> _Work required_: Every line in the listing below that holds the word "AGND" should be returned.

> _Data extract_:
※ ※ ※

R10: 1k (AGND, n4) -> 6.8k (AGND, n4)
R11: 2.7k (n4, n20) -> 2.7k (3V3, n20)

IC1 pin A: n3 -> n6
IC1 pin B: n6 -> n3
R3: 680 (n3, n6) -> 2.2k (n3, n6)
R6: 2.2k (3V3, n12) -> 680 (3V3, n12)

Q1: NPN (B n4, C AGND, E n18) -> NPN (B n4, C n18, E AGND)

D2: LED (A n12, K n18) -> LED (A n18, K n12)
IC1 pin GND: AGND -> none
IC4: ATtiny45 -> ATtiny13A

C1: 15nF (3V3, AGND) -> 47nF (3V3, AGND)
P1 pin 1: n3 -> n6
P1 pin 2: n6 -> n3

※ ※ ※

> _Written response_:
R10: 1k (AGND, n4) -> 6.8k (AGND, n4)
Q1: NPN (B n4, C AGND, E n18) -> NPN (B n4, C n18, E AGND)
IC1 pin GND: AGND -> none
C1: 15nF (3V3, AGND) -> 47nF (3V3, AGND)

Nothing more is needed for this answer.